(Beginning of AVAILABLE DATA)

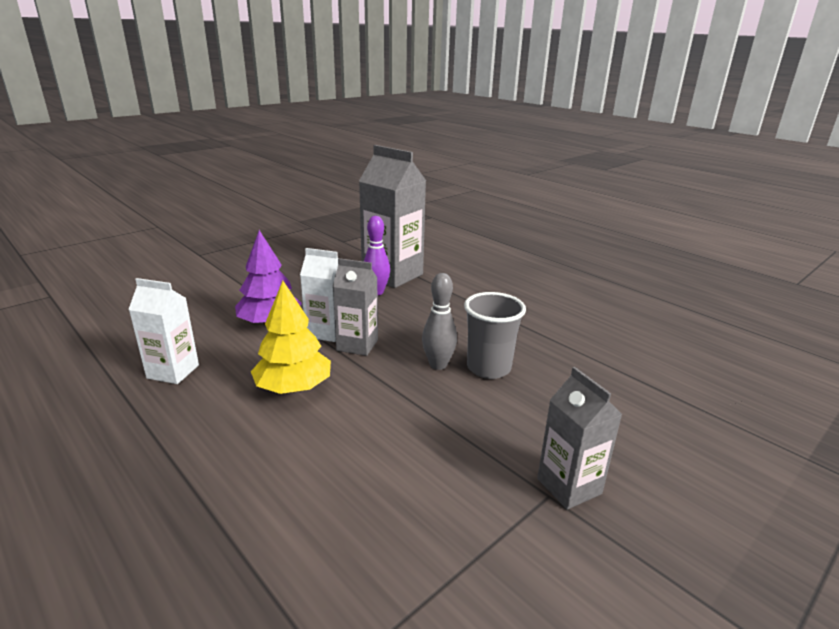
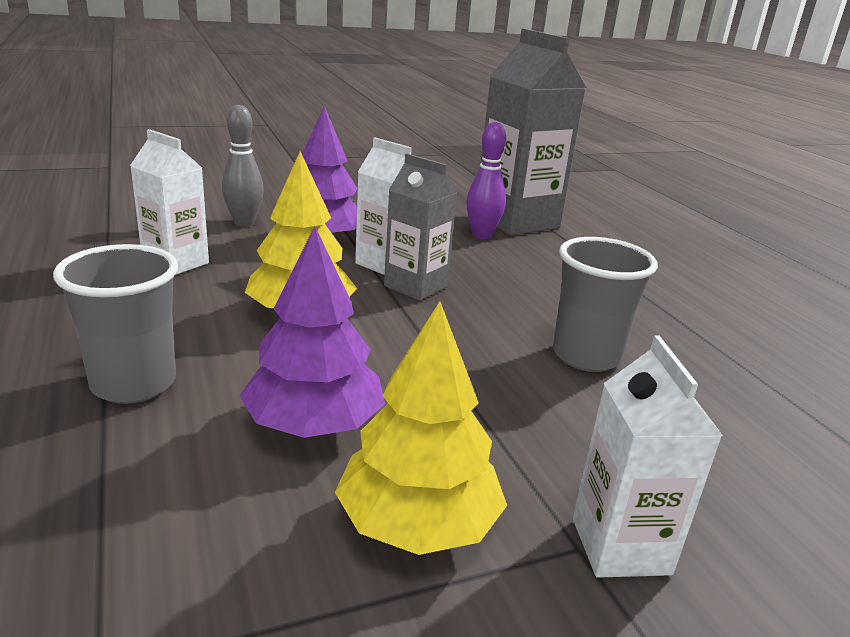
camera: 20 degrees right, 0 degrees up
(213, 479) = (134, 384): none -> grey cup
(356, 468) = (314, 424): none -> purple tree
(438, 365) = (512, 334): grey bowling pin -> grey bowling pin (244, 223)
(457, 512) = (417, 523): none -> yellow tree
(569, 486) = (620, 546): grey carton -> white carton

(End of AVAILABLE DATA)

[TASK DESCRIPTION]
Make an exact copy of the records, pictures excluded.

[TASK ANSWER]
camera: 20 degrees right, 0 degrees up
(213, 479) = (134, 384): none -> grey cup
(356, 468) = (314, 424): none -> purple tree
(438, 365) = (512, 334): grey bowling pin -> grey bowling pin (244, 223)
(457, 512) = (417, 523): none -> yellow tree
(569, 486) = (620, 546): grey carton -> white carton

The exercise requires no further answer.